→ TASK ITEM
When the line containing "purple plate C4:C5" is reached, begin reproducing lines exactly and continue through the last line of the records below.

→ INFORMATION GIVEN
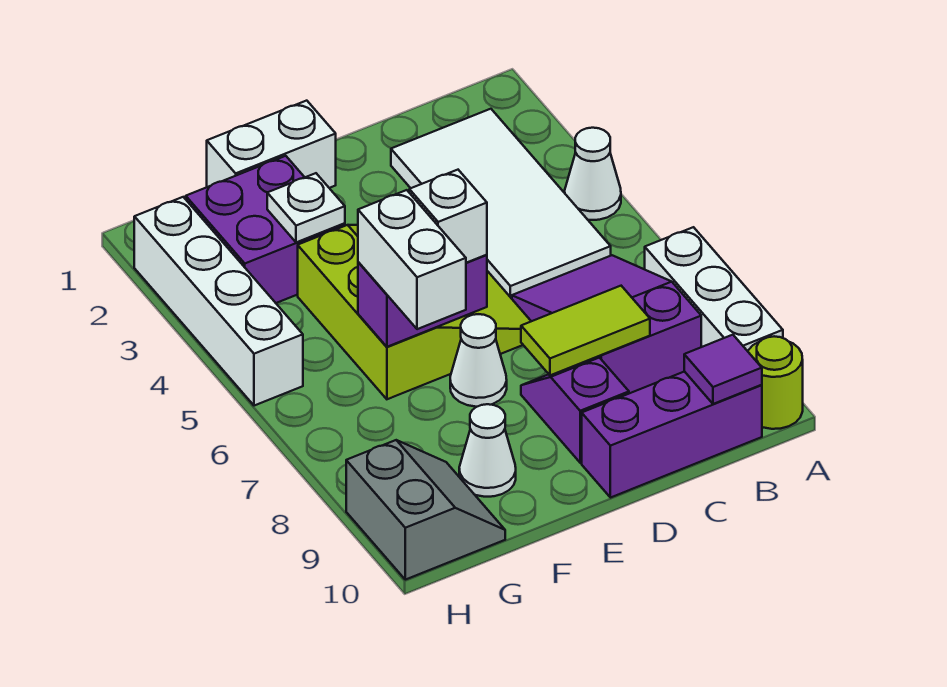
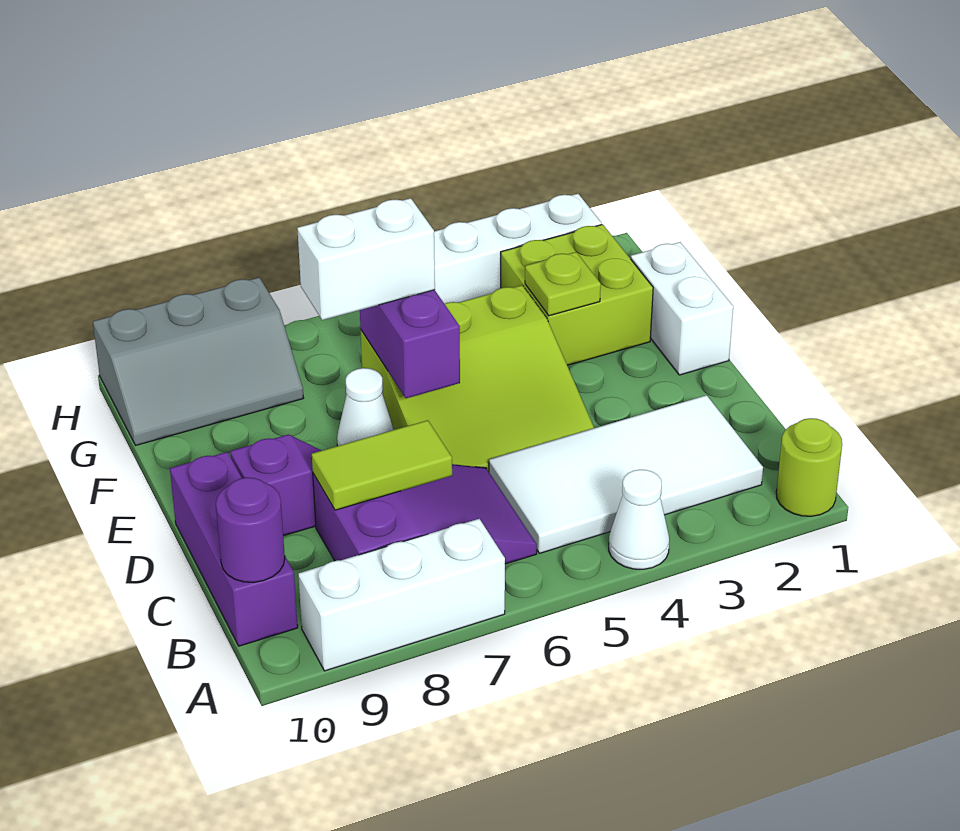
lime round brick A10 level 1 -> lime round brick A1 level 1
purple tile B10 level 2 -> purple round brick B10 level 2
lime tile C8:D8 level 2 -> lime tile C7:C8 level 2
white brick E6 level 3 -> none
purple brick F2:G3 level 1 -> lime brick F2:G3 level 1
white plate F3 level 2 -> lime plate F3 level 2
white cone F9 level 1 -> none
grey slope G9:H10 level 1 top H -> grey slope G8:H10 level 1 top H

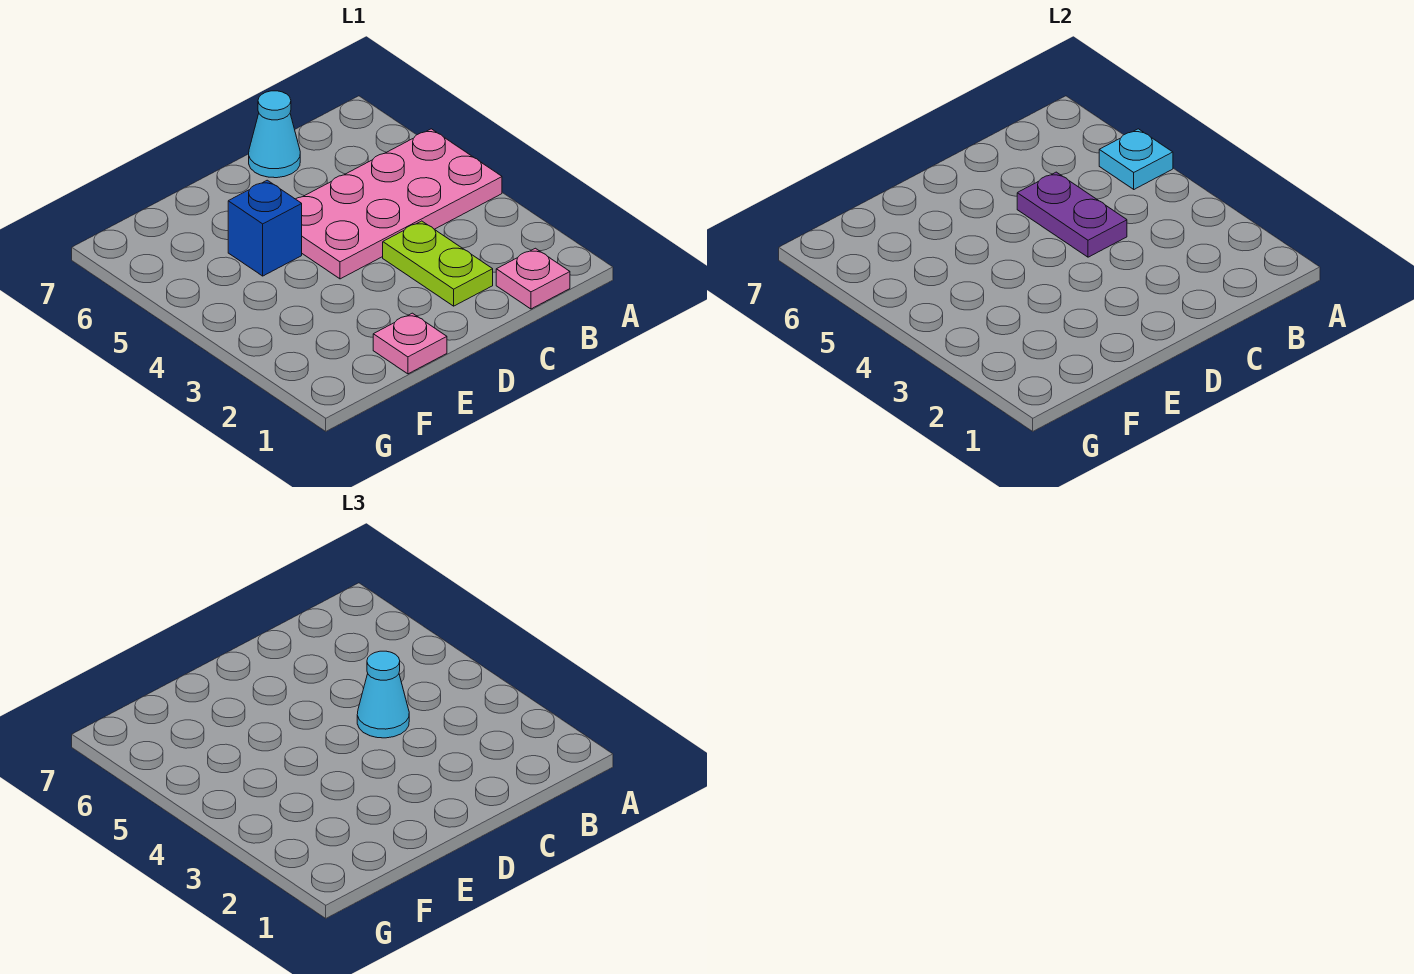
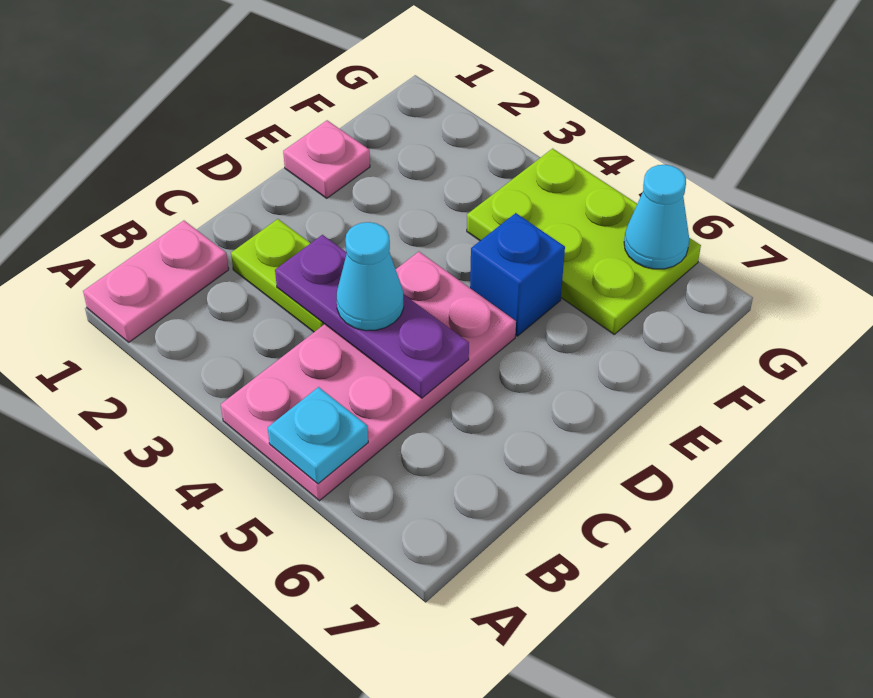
pink plate B1 level 1 -> pink plate A1:B1 level 1
purple plate C4:C5 level 2 -> purple plate C3:C5 level 2
cyan cone C7 level 1 -> cyan cone G6 level 2
none -> lime plate F4:G6 level 1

→ TASK ANSWER
purple plate C4:C5 level 2 -> purple plate C3:C5 level 2
cyan cone C7 level 1 -> cyan cone G6 level 2
none -> lime plate F4:G6 level 1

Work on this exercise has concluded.